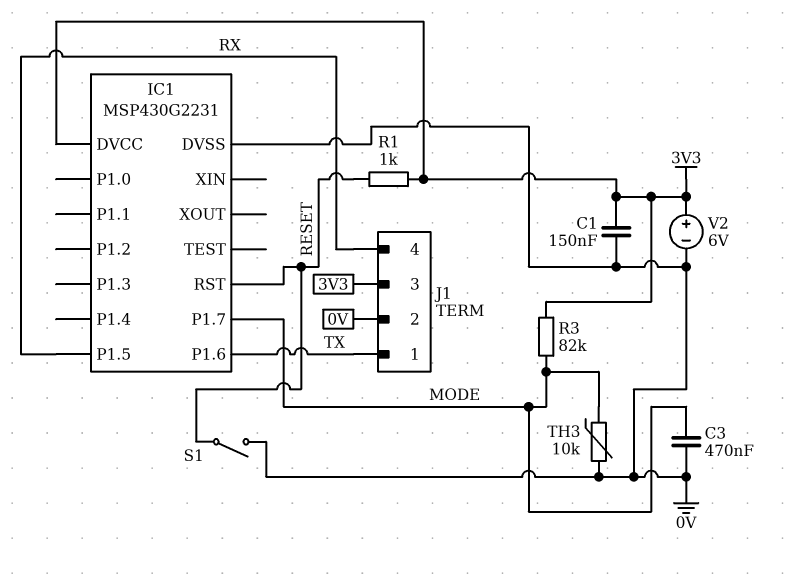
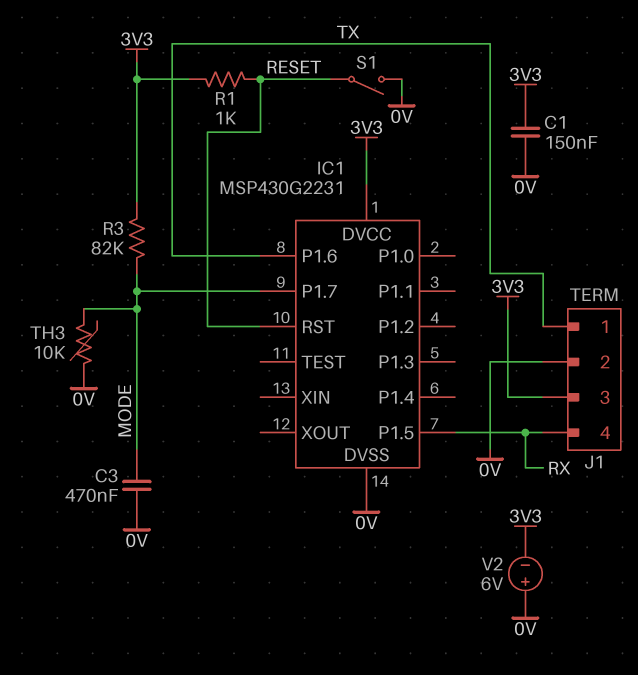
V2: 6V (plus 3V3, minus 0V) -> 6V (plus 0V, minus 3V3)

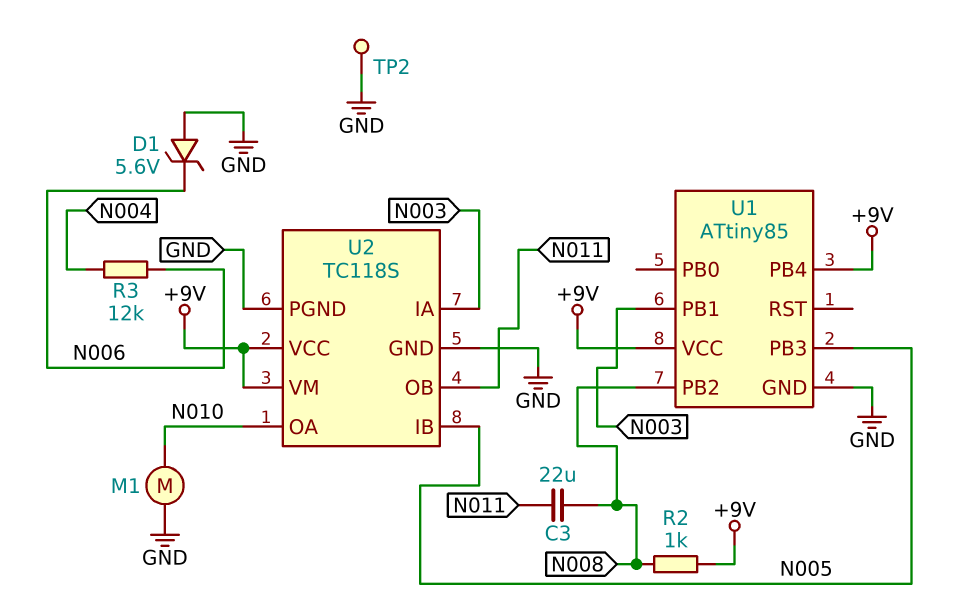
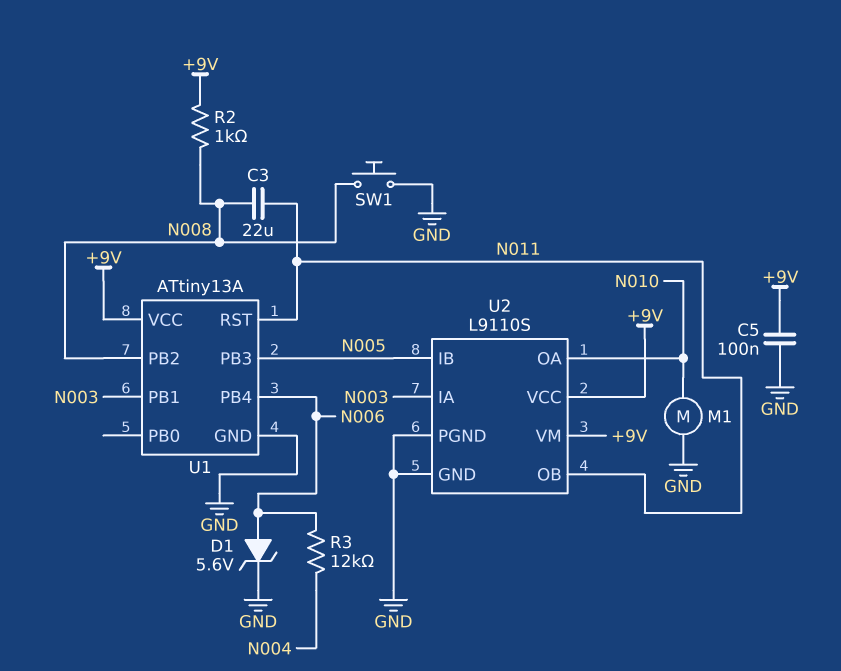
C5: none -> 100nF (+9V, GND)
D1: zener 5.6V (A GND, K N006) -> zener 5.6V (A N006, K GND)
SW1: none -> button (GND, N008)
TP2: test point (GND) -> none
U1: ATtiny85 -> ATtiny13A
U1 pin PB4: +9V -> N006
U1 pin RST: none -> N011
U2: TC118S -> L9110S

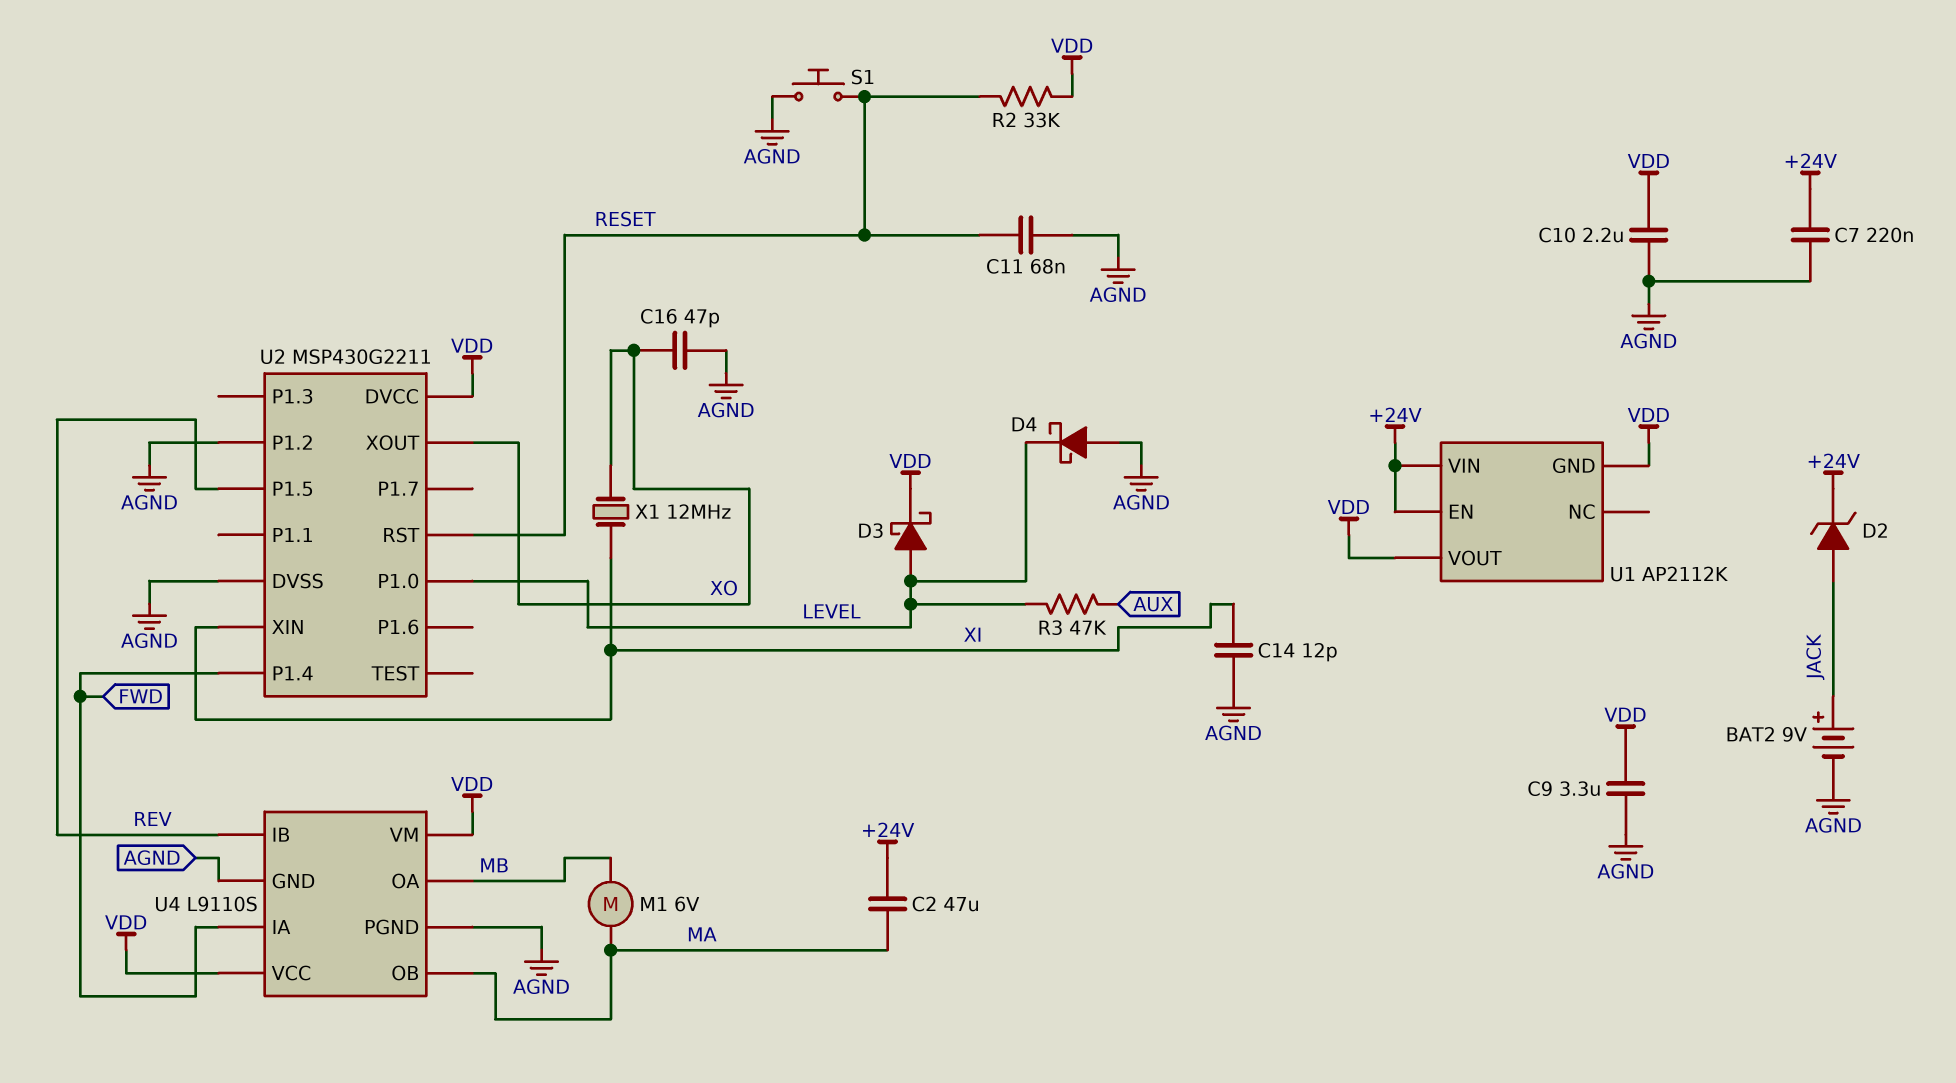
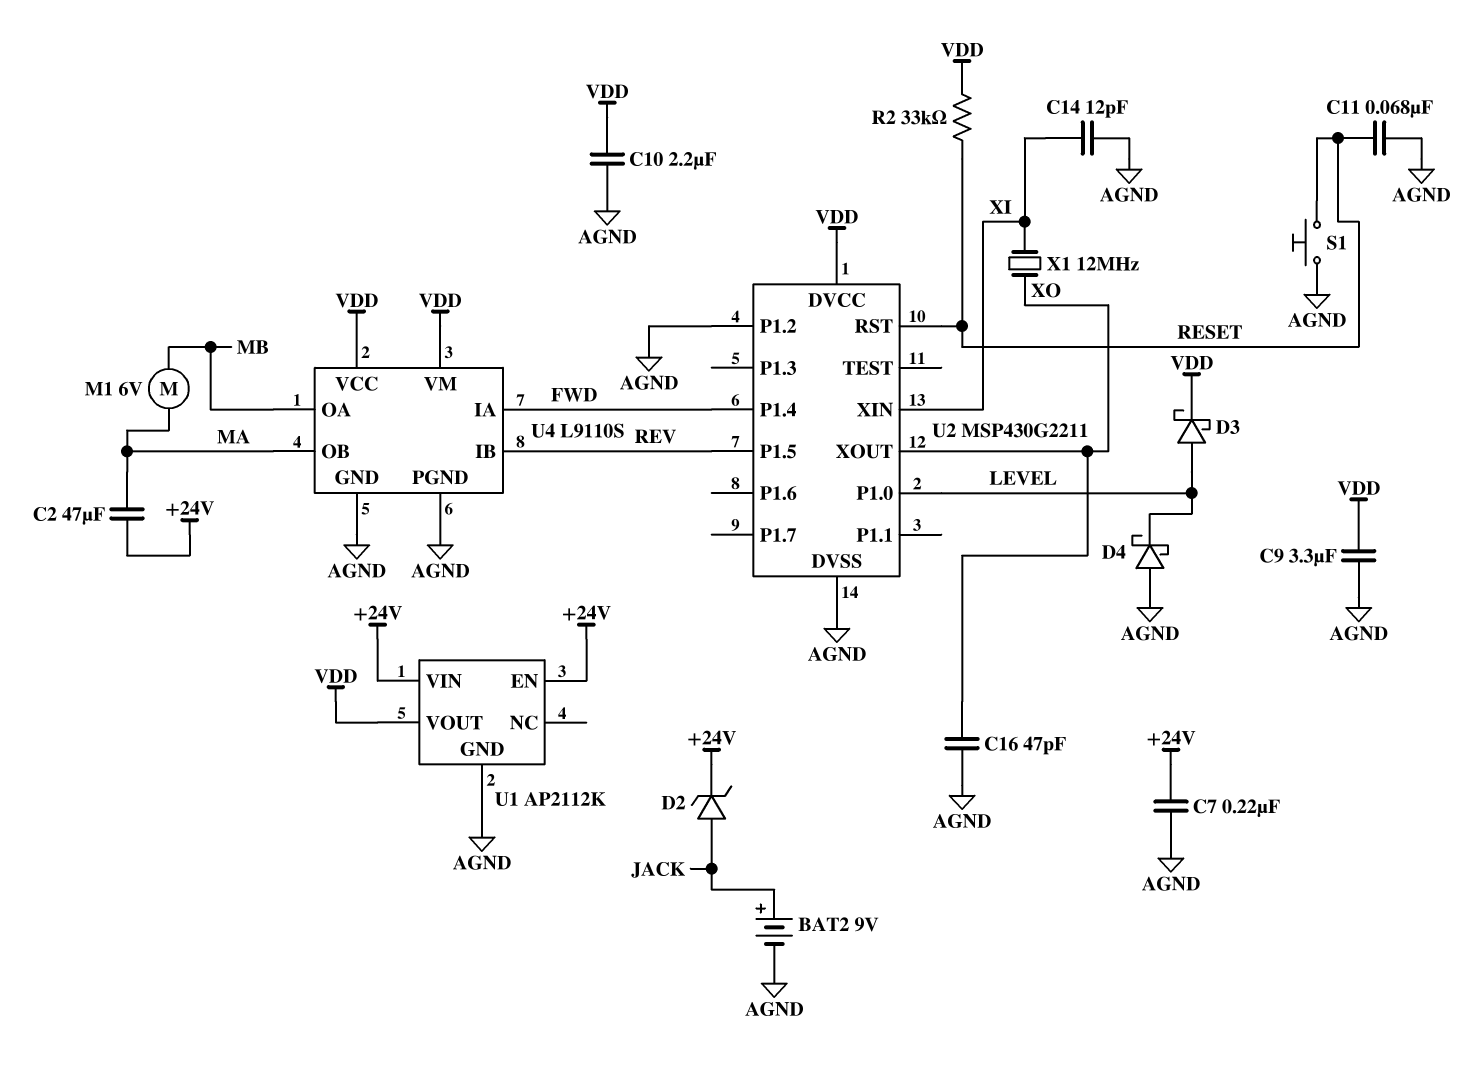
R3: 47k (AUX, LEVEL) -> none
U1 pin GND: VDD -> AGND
--*--
Look above for lines with the word "none" and copy them all.

**RESPONSE:**
C5: none -> 100nF (+9V, GND)
SW1: none -> button (GND, N008)
TP2: test point (GND) -> none
U1 pin RST: none -> N011
R3: 47k (AUX, LEVEL) -> none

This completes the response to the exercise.